WORK TASK
Only lines holding "plus" are wanted; copy each of them from the records below.
*** DATASET CONTENT Section Begins ***
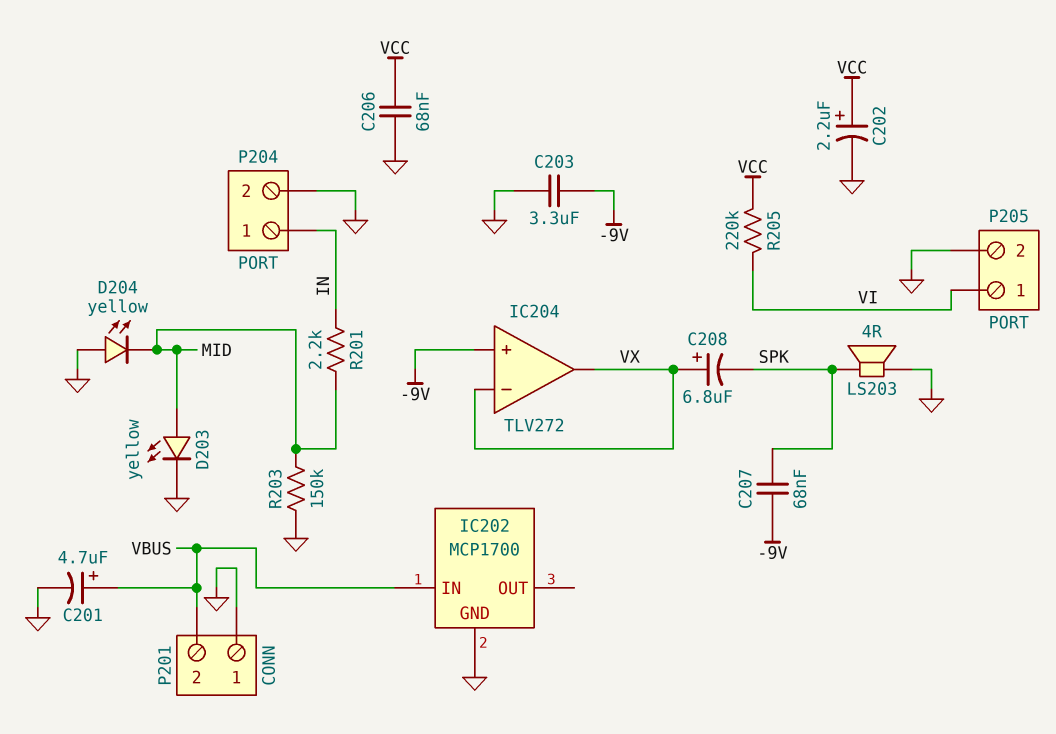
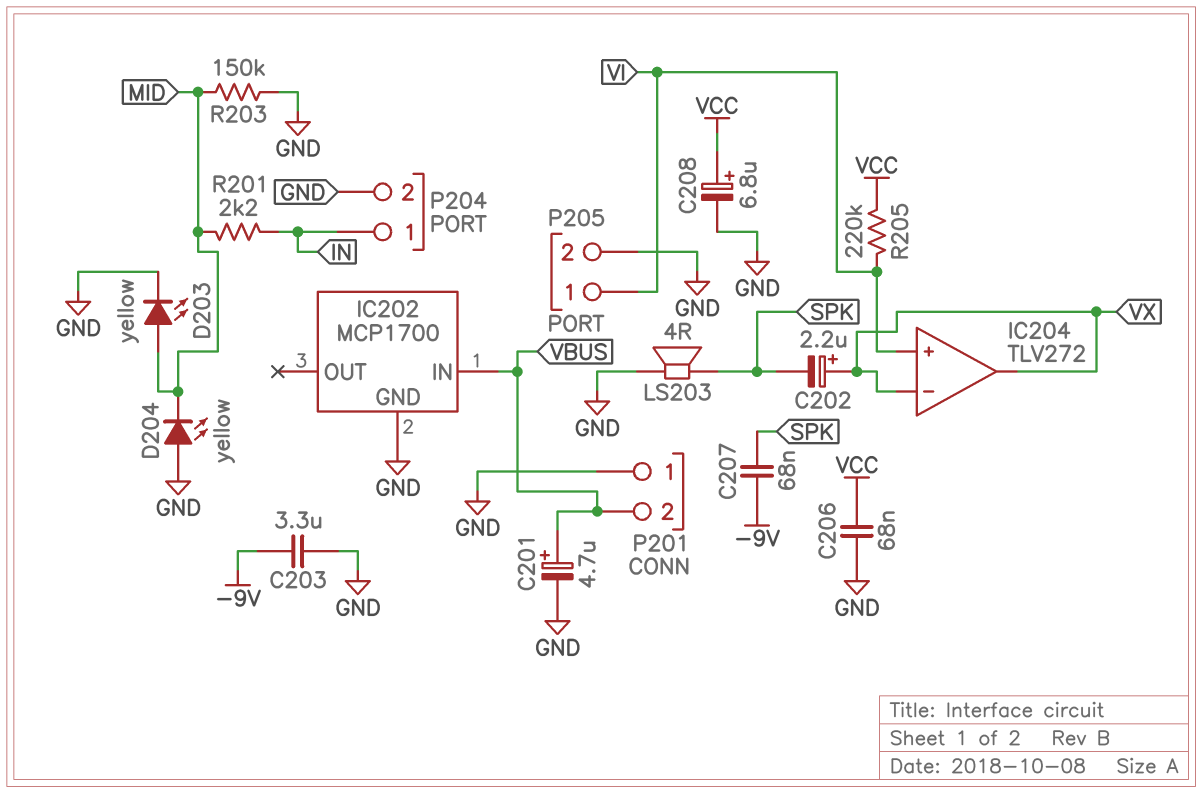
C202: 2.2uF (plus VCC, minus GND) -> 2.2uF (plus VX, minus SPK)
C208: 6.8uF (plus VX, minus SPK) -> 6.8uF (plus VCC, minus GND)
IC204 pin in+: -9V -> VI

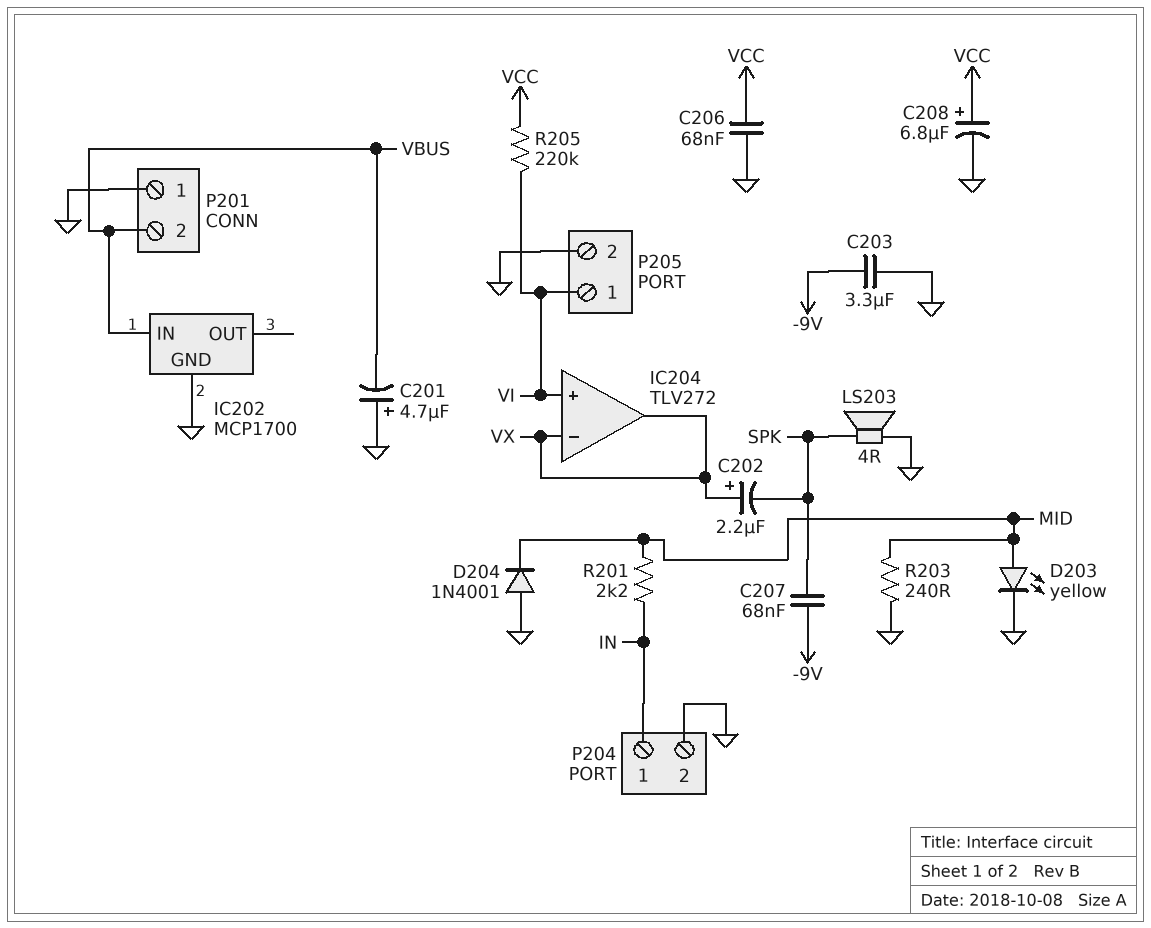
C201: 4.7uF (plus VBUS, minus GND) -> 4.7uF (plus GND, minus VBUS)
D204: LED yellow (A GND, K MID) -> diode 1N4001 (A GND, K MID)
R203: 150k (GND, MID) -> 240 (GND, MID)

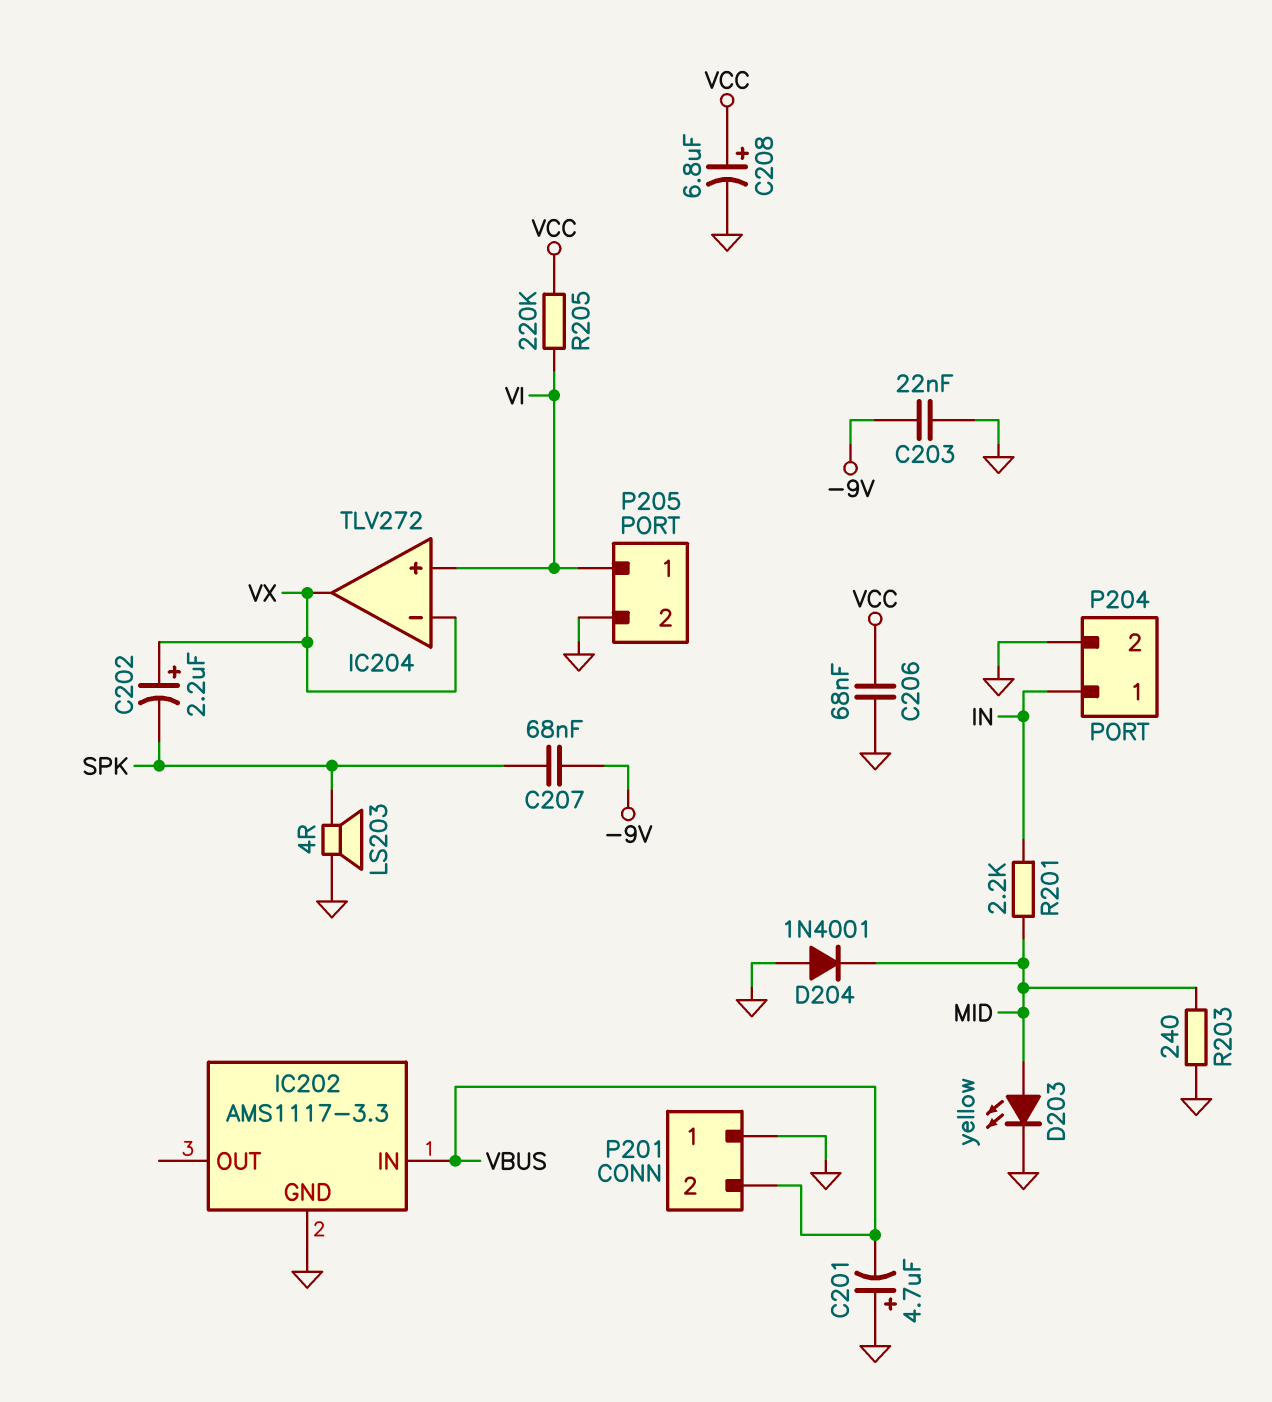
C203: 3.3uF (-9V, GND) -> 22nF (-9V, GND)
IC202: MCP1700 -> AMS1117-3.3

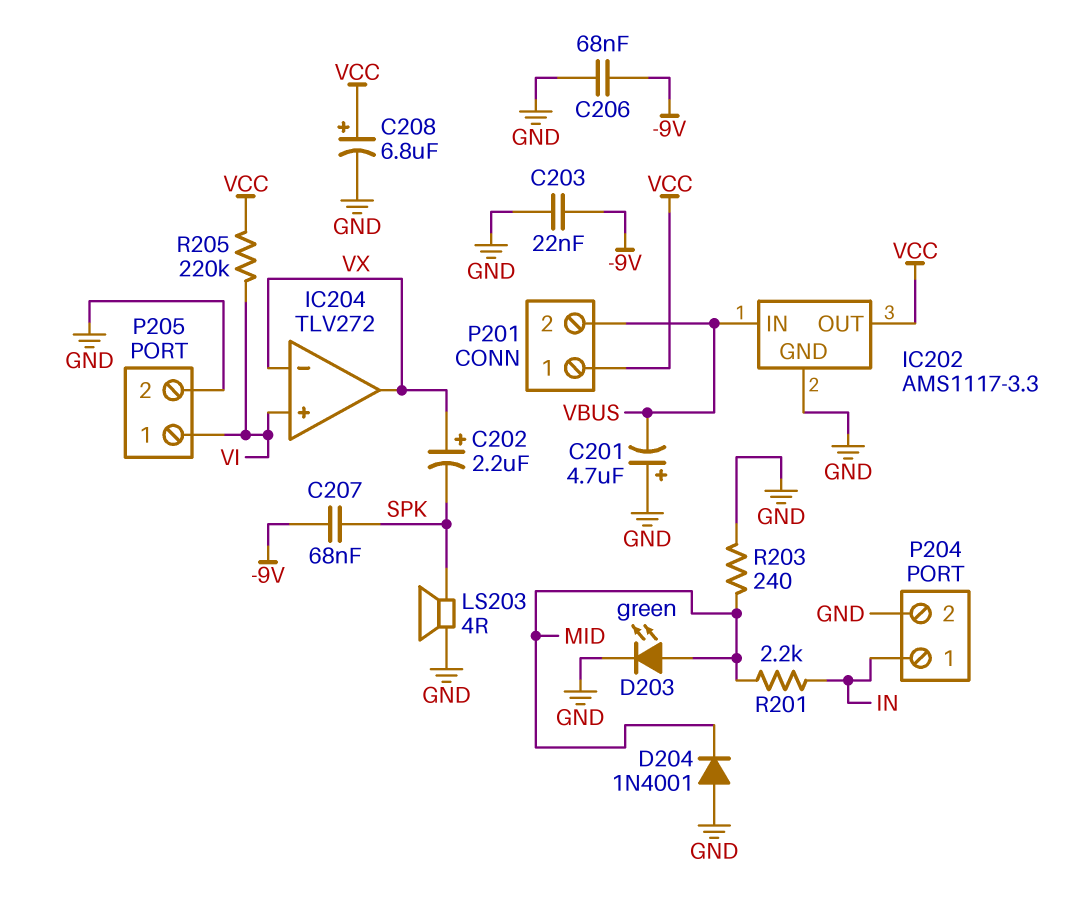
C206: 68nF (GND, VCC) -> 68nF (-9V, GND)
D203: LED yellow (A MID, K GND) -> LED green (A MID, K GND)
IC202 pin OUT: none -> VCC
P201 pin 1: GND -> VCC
*** DATASET CONTENT Section Ends ***
SOLUTION FOR THIS PROBLEM
C202: 2.2uF (plus VCC, minus GND) -> 2.2uF (plus VX, minus SPK)
C208: 6.8uF (plus VX, minus SPK) -> 6.8uF (plus VCC, minus GND)
C201: 4.7uF (plus VBUS, minus GND) -> 4.7uF (plus GND, minus VBUS)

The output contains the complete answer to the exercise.